• Data supplied
---

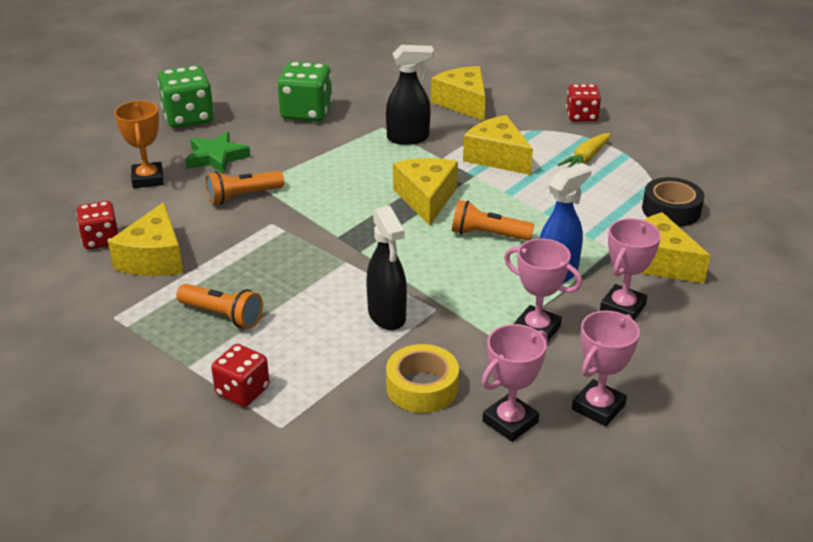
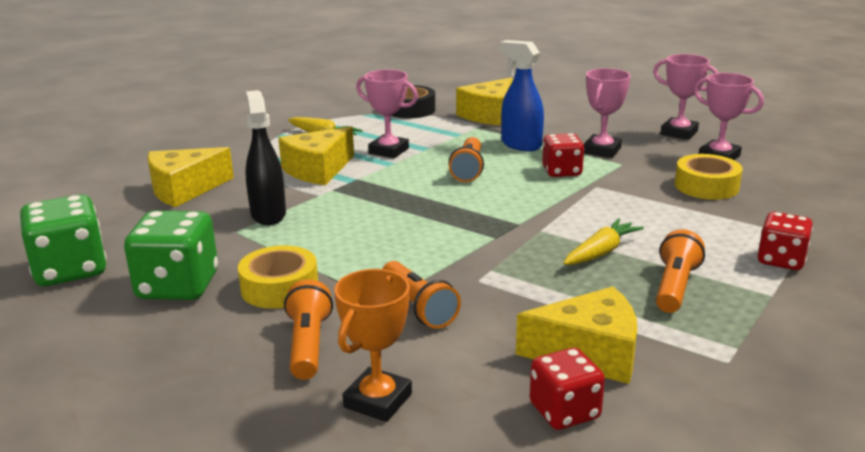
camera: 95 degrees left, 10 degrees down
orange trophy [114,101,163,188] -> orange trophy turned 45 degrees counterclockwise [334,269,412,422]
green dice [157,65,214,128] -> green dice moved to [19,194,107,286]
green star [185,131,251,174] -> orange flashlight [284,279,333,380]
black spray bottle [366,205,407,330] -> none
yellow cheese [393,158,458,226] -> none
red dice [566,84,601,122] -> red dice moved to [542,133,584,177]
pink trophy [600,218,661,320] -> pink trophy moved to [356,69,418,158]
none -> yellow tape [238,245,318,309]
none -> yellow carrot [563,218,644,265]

---

• Try it
Provide an exact copy of the records, excluding every picture.

• Reply
camera: 95 degrees left, 10 degrees down
orange trophy [114,101,163,188] -> orange trophy turned 45 degrees counterclockwise [334,269,412,422]
green dice [157,65,214,128] -> green dice moved to [19,194,107,286]
green star [185,131,251,174] -> orange flashlight [284,279,333,380]
black spray bottle [366,205,407,330] -> none
yellow cheese [393,158,458,226] -> none
red dice [566,84,601,122] -> red dice moved to [542,133,584,177]
pink trophy [600,218,661,320] -> pink trophy moved to [356,69,418,158]
none -> yellow tape [238,245,318,309]
none -> yellow carrot [563,218,644,265]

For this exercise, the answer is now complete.